--- Input for this task Enclosed Below ---

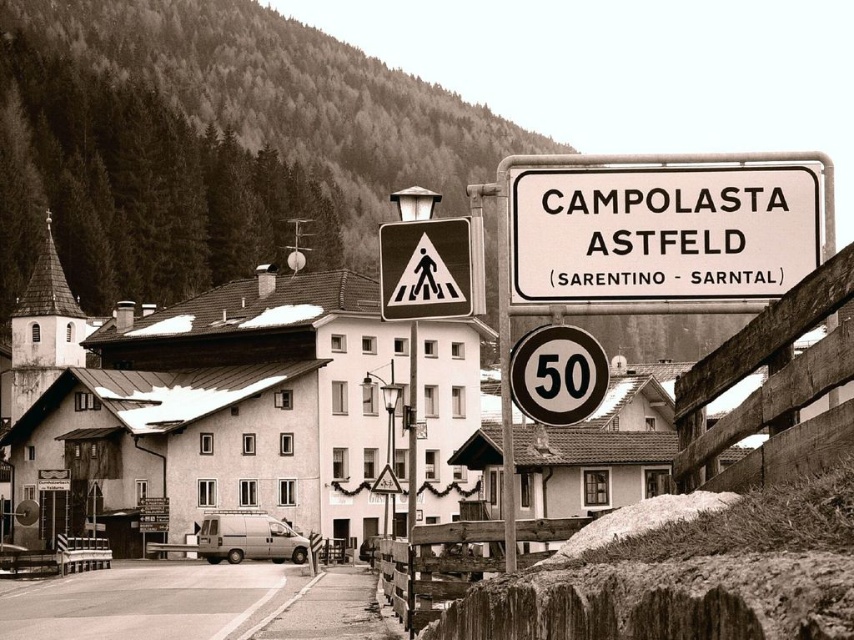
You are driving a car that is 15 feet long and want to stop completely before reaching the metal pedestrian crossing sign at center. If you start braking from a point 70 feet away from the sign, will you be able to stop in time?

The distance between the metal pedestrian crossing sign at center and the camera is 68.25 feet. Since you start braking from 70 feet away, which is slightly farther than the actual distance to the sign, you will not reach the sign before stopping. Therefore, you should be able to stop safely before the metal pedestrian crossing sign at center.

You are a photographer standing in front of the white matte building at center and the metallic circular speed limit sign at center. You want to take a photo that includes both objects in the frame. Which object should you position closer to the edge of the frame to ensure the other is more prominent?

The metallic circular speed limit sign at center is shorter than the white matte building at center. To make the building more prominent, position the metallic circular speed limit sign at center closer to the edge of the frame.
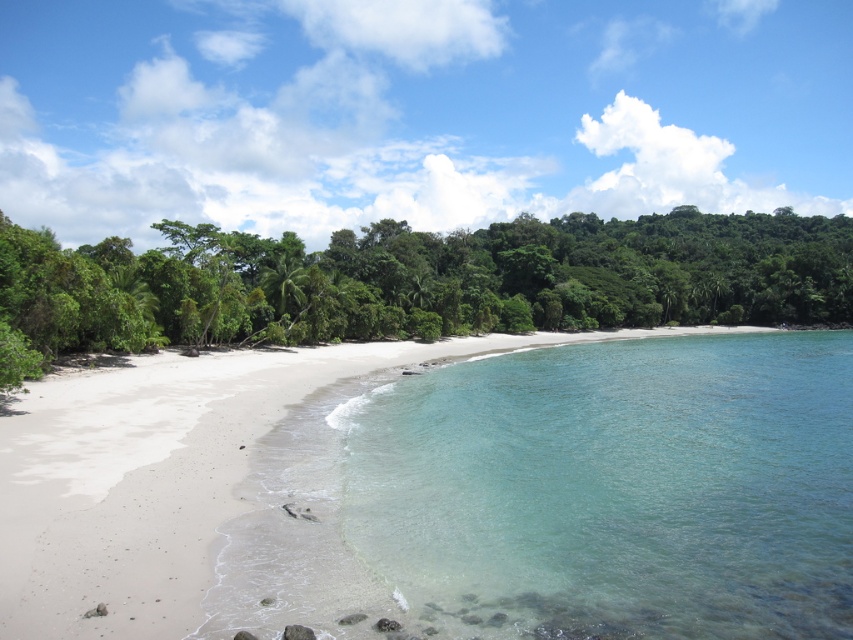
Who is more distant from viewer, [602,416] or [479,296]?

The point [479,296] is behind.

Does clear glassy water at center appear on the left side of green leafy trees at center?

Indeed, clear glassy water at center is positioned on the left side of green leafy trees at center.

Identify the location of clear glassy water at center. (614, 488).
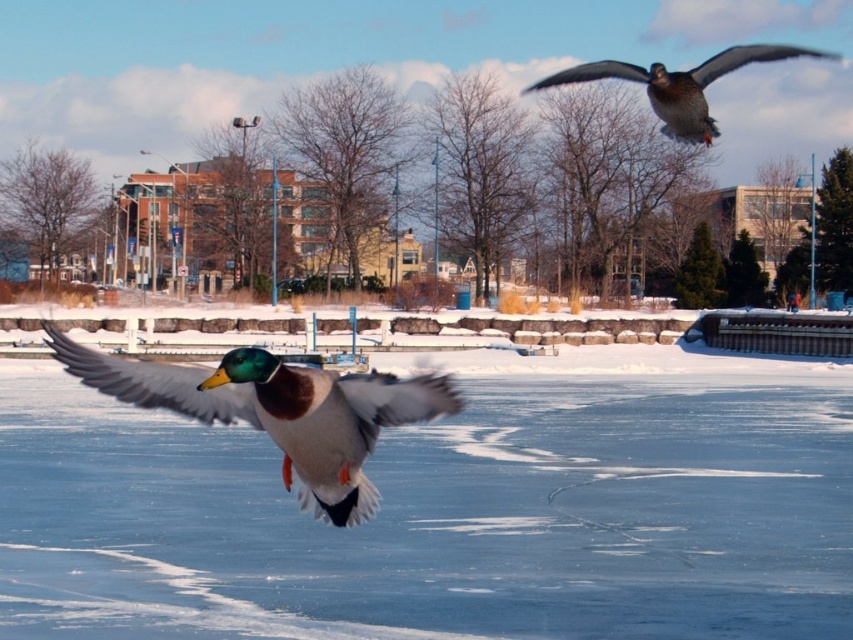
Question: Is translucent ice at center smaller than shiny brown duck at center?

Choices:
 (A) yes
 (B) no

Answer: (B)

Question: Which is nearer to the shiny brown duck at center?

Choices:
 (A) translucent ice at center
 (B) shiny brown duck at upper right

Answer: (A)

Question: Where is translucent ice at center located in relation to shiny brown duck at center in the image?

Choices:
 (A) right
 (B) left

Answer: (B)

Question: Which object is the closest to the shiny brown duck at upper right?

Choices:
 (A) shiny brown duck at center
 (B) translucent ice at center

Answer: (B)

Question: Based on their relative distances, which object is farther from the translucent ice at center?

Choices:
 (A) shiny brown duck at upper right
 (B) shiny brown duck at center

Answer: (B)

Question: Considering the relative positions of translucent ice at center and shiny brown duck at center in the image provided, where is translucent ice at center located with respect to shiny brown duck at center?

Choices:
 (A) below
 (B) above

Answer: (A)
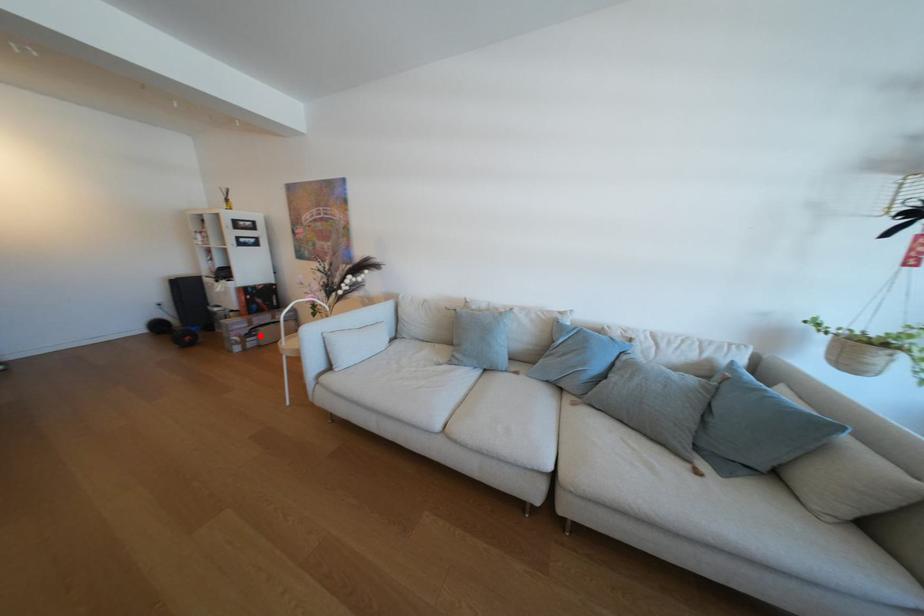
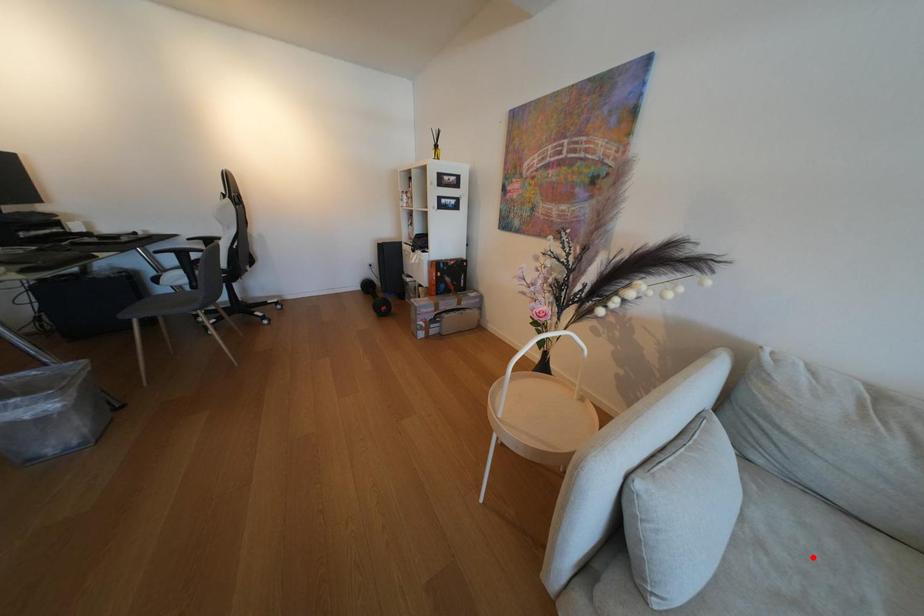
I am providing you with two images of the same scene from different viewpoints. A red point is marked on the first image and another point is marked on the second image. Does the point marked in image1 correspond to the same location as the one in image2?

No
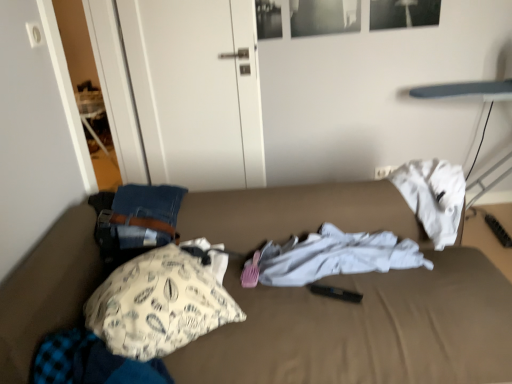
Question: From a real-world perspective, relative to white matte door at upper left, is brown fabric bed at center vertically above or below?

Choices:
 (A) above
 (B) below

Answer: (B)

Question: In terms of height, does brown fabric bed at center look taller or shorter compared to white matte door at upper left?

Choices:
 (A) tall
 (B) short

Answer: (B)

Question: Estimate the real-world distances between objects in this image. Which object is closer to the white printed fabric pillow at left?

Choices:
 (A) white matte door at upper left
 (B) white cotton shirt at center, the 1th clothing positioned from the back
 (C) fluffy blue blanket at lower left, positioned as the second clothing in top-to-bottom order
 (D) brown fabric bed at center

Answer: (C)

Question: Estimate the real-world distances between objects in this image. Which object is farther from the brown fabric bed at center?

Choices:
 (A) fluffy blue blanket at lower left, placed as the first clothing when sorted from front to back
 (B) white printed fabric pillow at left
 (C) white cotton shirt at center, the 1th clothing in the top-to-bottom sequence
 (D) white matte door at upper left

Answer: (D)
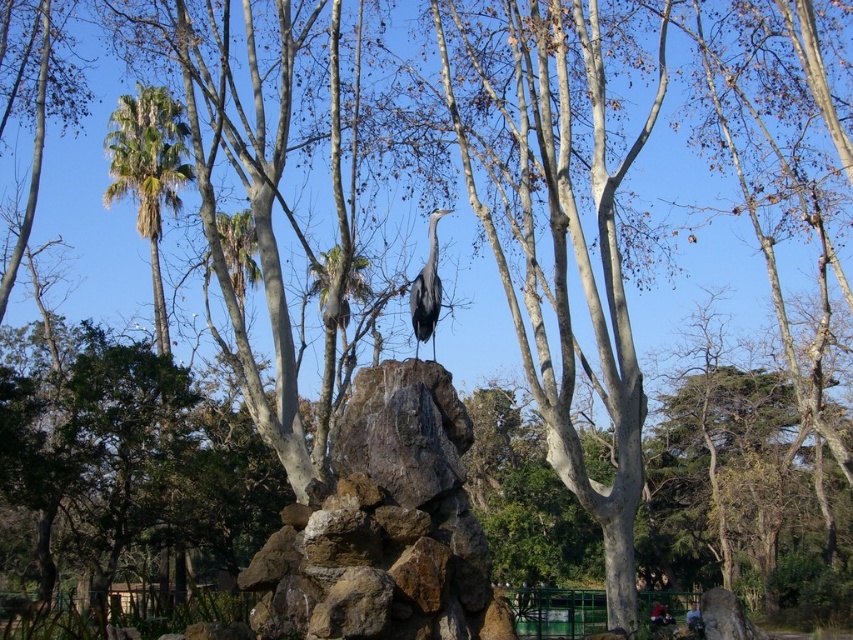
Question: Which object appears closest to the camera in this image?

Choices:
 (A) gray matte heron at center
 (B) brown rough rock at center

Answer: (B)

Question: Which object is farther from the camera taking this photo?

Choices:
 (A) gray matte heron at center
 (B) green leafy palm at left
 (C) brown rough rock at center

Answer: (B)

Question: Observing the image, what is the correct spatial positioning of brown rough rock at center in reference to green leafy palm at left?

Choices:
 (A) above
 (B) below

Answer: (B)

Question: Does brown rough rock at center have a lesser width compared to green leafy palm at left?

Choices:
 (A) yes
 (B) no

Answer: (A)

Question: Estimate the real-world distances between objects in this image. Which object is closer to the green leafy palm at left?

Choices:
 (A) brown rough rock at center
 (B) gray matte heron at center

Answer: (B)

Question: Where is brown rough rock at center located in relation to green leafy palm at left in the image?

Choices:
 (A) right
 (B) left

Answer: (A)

--- End of Enclosed Input for this task ---
--- Input for this task Enclosed Below ---

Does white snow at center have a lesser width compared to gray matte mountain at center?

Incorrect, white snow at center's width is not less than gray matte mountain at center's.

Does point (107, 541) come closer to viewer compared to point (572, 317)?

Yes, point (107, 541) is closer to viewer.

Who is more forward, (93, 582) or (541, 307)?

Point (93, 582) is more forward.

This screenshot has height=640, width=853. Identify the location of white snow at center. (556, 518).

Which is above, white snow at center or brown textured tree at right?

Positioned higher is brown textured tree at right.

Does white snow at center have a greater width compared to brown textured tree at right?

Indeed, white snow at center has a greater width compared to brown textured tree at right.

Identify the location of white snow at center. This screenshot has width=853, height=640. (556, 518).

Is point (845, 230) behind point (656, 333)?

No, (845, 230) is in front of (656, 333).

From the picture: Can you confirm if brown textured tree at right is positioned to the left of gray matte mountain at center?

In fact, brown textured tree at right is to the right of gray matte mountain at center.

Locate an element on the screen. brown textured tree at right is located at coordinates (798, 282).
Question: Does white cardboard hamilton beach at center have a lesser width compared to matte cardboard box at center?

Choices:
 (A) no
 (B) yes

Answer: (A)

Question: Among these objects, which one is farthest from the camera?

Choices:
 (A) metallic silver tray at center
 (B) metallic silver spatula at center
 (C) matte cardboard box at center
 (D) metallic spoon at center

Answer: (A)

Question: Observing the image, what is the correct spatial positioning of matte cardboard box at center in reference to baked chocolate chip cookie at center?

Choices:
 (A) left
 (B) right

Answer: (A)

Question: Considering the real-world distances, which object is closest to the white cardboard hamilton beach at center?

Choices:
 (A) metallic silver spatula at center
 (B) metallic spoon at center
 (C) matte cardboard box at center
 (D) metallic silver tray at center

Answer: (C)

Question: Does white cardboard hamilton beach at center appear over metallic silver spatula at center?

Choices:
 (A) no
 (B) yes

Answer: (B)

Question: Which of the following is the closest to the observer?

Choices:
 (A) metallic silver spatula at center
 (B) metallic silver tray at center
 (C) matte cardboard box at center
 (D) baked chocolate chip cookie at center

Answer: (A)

--- End of Enclosed Input for this task ---
--- Input for this task Enclosed Below ---

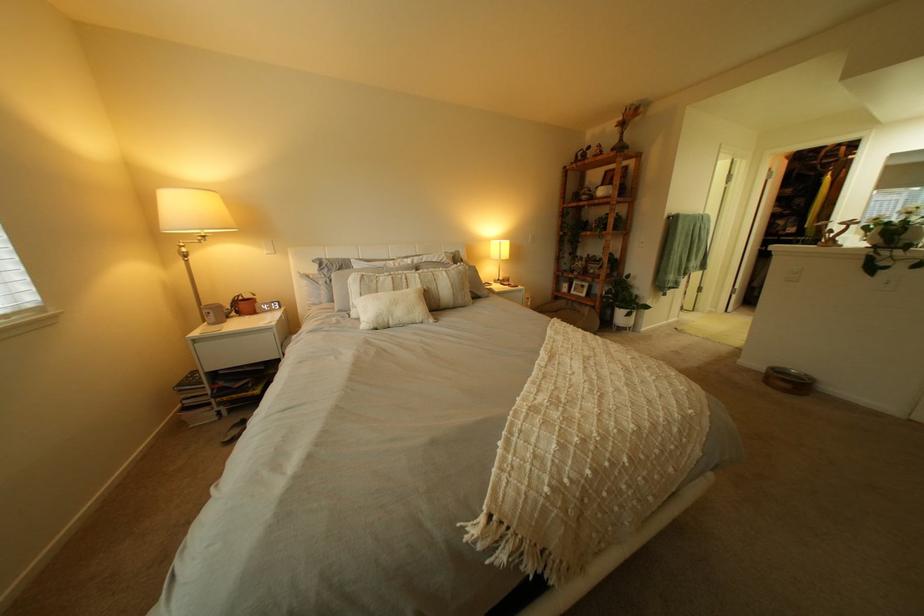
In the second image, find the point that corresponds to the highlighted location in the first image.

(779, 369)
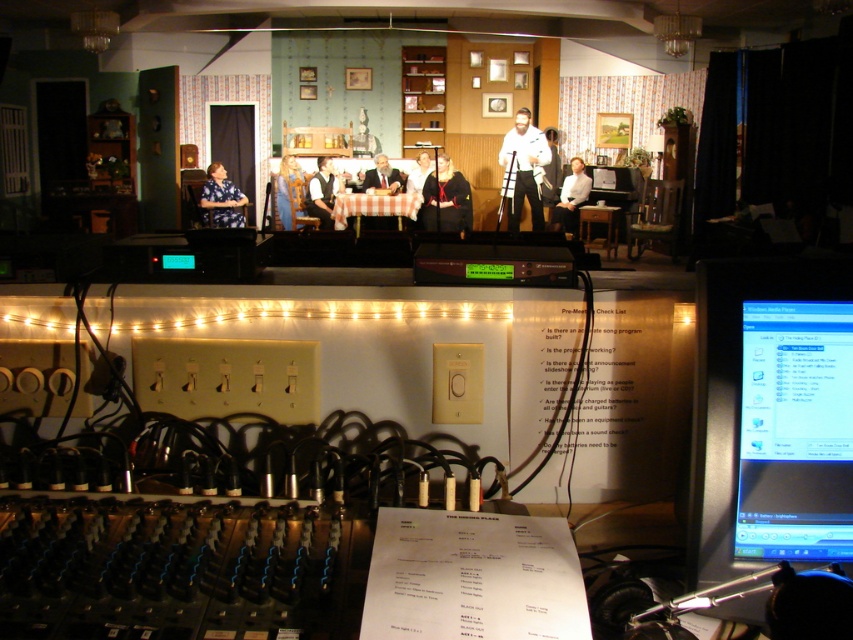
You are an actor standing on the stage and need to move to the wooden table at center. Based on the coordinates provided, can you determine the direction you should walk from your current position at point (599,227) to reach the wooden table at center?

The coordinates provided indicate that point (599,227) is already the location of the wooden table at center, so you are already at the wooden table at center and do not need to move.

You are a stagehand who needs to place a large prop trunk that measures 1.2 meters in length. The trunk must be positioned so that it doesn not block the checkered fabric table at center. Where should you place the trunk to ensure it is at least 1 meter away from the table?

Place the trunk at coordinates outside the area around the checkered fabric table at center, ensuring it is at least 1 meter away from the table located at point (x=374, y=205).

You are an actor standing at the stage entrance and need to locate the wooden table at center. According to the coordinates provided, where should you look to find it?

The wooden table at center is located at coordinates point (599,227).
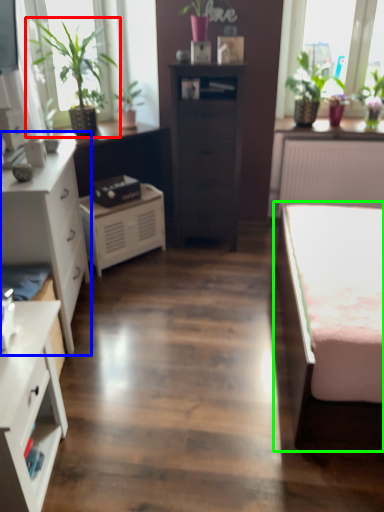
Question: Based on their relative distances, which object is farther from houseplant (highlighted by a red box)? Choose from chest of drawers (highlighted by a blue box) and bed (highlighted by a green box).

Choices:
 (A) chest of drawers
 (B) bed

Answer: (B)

--- End of Enclosed Input for this task ---

**Try it:** Can you lay out the data as a JSON list of strings, from the line containing "From the picture: Can" up to and including the line containing "(D) baked chocolate chip cookie at center", with one string per line and blank lines omitted?

**Completed task:**
[
  "From the picture: Can you confirm if brown textured tree at right is positioned to the left of gray matte mountain at center?",
  "In fact, brown textured tree at right is to the right of gray matte mountain at center.",
  "Locate an element on the screen. brown textured tree at right is located at coordinates (798, 282).",
  "Question: Does white cardboard hamilton beach at center have a lesser width compared to matte cardboard box at center?",
  "Choices:",
  " (A) no",
  " (B) yes",
  "Answer: (A)",
  "Question: Among these objects, which one is farthest from the camera?",
  "Choices:",
  " (A) metallic silver tray at center",
  " (B) metallic silver spatula at center",
  " (C) matte cardboard box at center",
  " (D) metallic spoon at center",
  "Answer: (A)",
  "Question: Observing the image, what is the correct spatial positioning of matte cardboard box at center in reference to baked chocolate chip cookie at center?",
  "Choices:",
  " (A) left",
  " (B) right",
  "Answer: (A)",
  "Question: Considering the real-world distances, which object is closest to the white cardboard hamilton beach at center?",
  "Choices:",
  " (A) metallic silver spatula at center",
  " (B) metallic spoon at center",
  " (C) matte cardboard box at center",
  " (D) metallic silver tray at center",
  "Answer: (C)",
  "Question: Does white cardboard hamilton beach at center appear over metallic silver spatula at center?",
  "Choices:",
  " (A) no",
  " (B) yes",
  "Answer: (B)",
  "Question: Which of the following is the closest to the observer?",
  "Choices:",
  " (A) metallic silver spatula at center",
  " (B) metallic silver tray at center",
  " (C) matte cardboard box at center",
  " (D) baked chocolate chip cookie at center"
]